■ **PROBLEM TO WORK ON**: Reproduce every line of the listing as written, apart from the pictures.

■ **RAW DATA**:
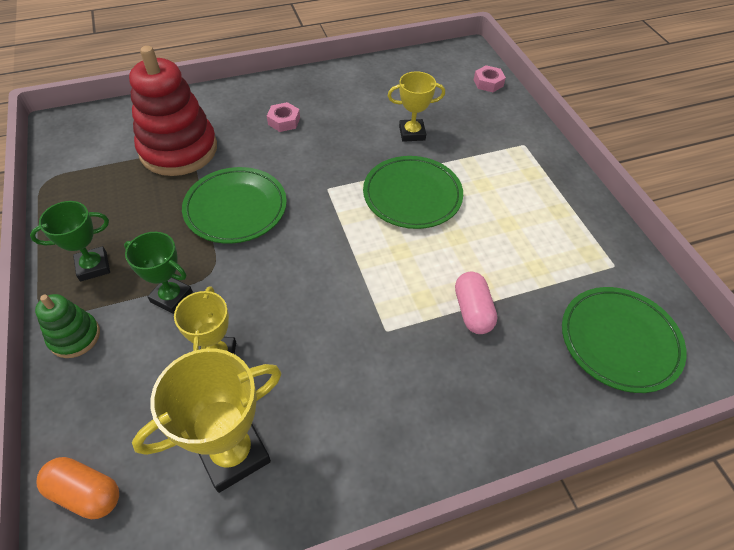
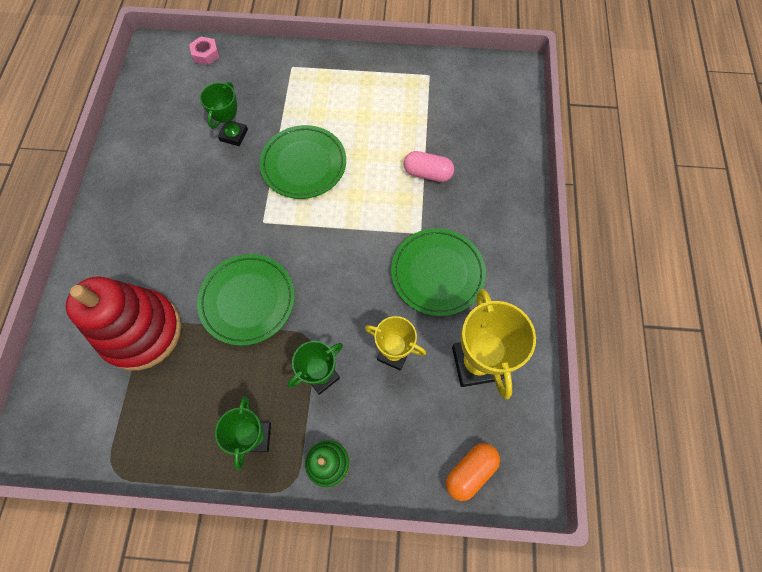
camera: 65 degrees left, 15 degrees up
(284, 121) = (156, 228): pink nut -> none
(412, 133) = (234, 135): yellow trophy -> green trophy
(619, 341) = (484, 104): green plate -> green plate (437, 273)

■ **REPLY TO THE EXERCISE**:
camera: 65 degrees left, 15 degrees up
(284, 121) = (156, 228): pink nut -> none
(412, 133) = (234, 135): yellow trophy -> green trophy
(619, 341) = (484, 104): green plate -> green plate (437, 273)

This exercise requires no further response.